ACTIVITY:
Transcribe the whole listing below. Pictures do not go in the copy.

RECORDS SUPPLIED:
###
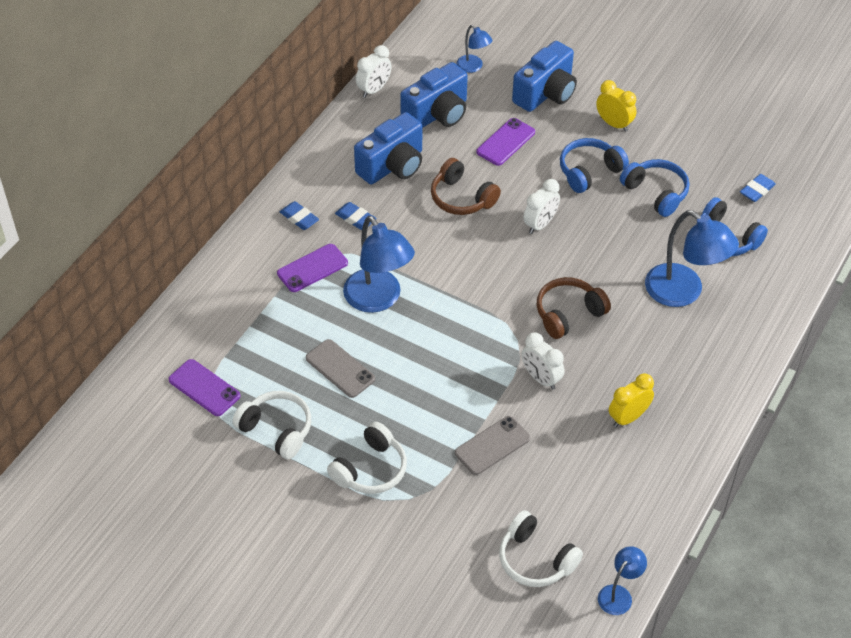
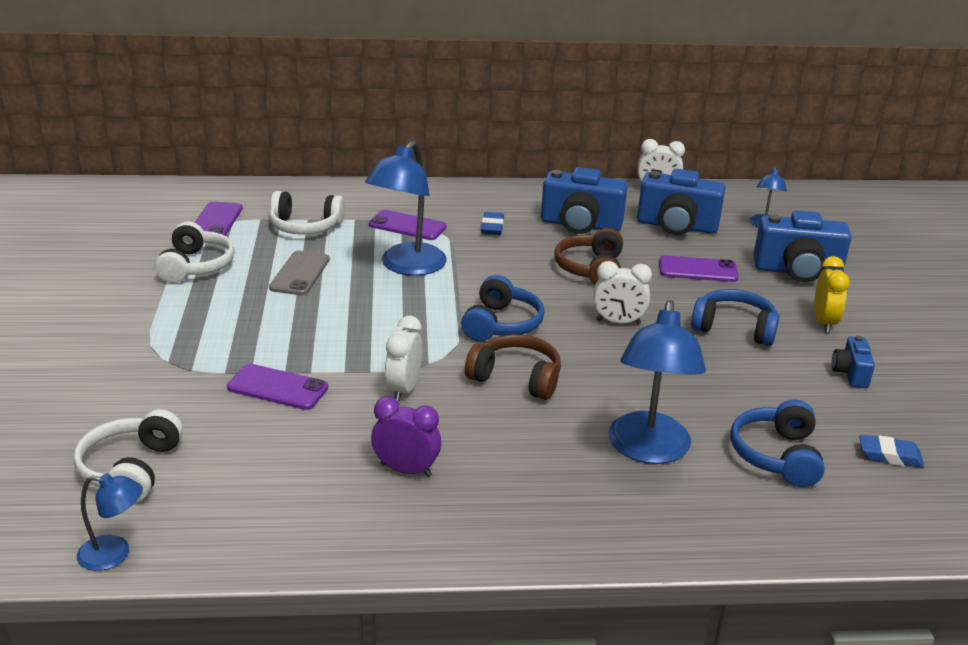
camera: 55 degrees right, 20 degrees down
(299, 218) = (458, 203): blue eraser -> none
(370, 469) = (185, 327): white headphones -> white headphones (305, 226)
(492, 446) = (277, 388): grey phone -> purple phone
(628, 417) = (406, 470): yellow clock -> purple clock
(656, 193) = (770, 381): blue headphones -> blue headphones (501, 324)
(674, 151) = (850, 373): none -> blue camera

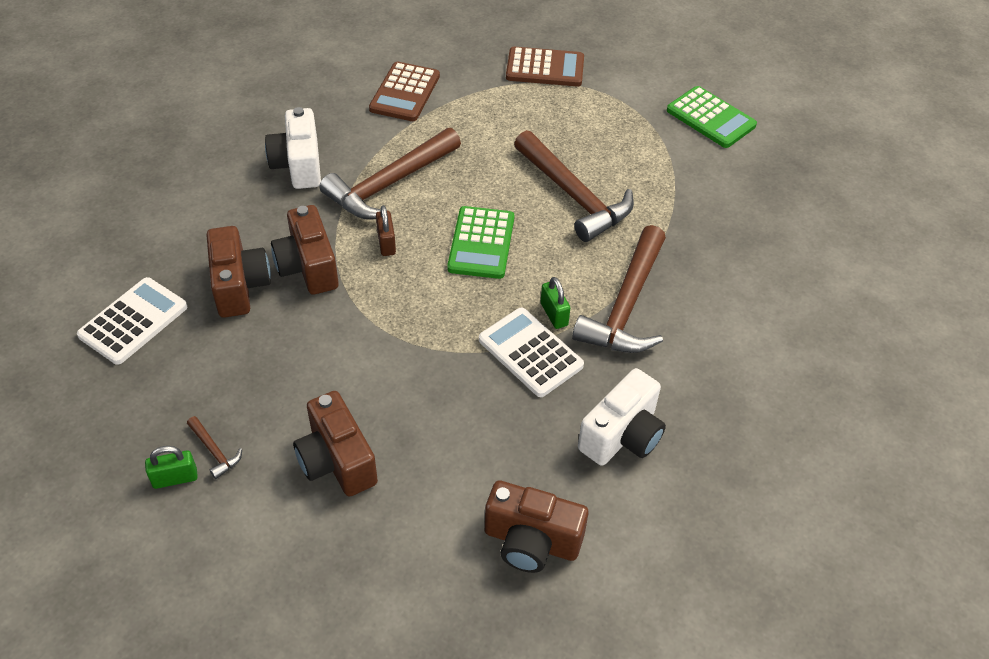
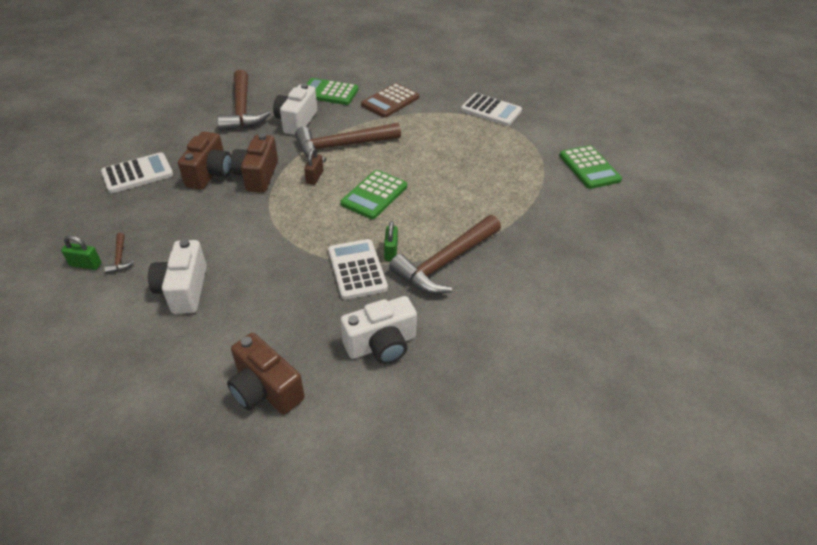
camera: 25 degrees right, 5 degrees down
(310, 103) = (329, 92): none -> green calculator
(337, 461) = (184, 290): brown camera -> white camera
(545, 68) = (491, 110): brown calculator -> white calculator
(573, 196) = (457, 186): brown hammer -> brown hammer (242, 110)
###
ANSWER SECTION:
camera: 55 degrees right, 20 degrees down
(299, 218) = (458, 203): blue eraser -> none
(370, 469) = (185, 327): white headphones -> white headphones (305, 226)
(492, 446) = (277, 388): grey phone -> purple phone
(628, 417) = (406, 470): yellow clock -> purple clock
(656, 193) = (770, 381): blue headphones -> blue headphones (501, 324)
(674, 151) = (850, 373): none -> blue camera

camera: 25 degrees right, 5 degrees down
(310, 103) = (329, 92): none -> green calculator
(337, 461) = (184, 290): brown camera -> white camera
(545, 68) = (491, 110): brown calculator -> white calculator
(573, 196) = (457, 186): brown hammer -> brown hammer (242, 110)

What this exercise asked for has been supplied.